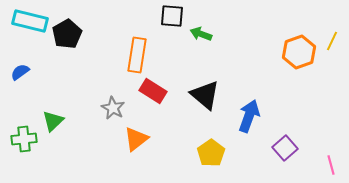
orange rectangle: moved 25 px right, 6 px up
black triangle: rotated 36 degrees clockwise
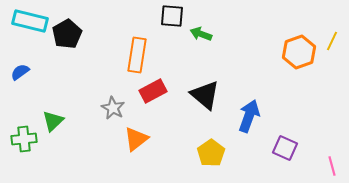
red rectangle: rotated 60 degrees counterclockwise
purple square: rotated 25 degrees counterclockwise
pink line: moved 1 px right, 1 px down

--

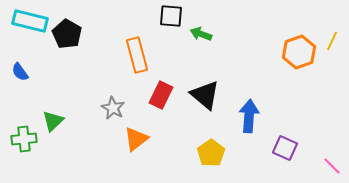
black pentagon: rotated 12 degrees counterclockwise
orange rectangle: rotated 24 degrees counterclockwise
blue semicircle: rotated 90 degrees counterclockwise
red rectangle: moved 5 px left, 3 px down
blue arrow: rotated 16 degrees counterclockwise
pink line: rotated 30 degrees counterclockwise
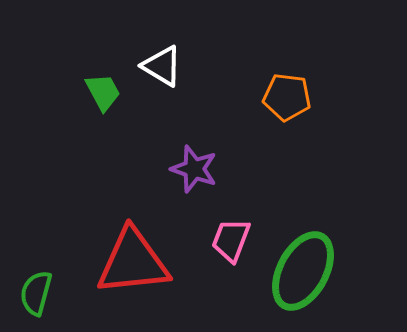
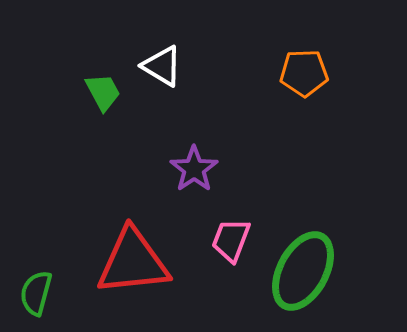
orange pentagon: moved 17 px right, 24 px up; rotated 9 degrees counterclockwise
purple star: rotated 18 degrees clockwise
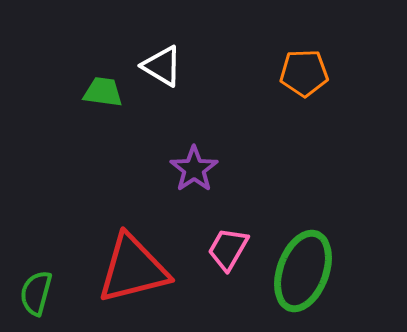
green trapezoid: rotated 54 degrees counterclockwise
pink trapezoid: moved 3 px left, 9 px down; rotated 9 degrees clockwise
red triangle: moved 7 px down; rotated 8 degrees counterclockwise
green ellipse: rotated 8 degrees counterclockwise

...

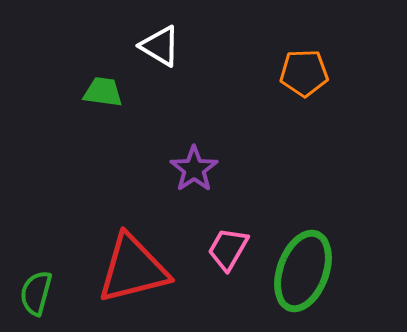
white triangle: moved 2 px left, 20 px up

» Problem: Retype the lines between the one containing "green trapezoid: rotated" and the one containing "green ellipse: rotated", inclusive, with no changes.

» Response:
green trapezoid: rotated 54 degrees counterclockwise
pink trapezoid: moved 3 px left, 9 px down; rotated 9 degrees clockwise
red triangle: moved 7 px down; rotated 8 degrees counterclockwise
green ellipse: rotated 8 degrees counterclockwise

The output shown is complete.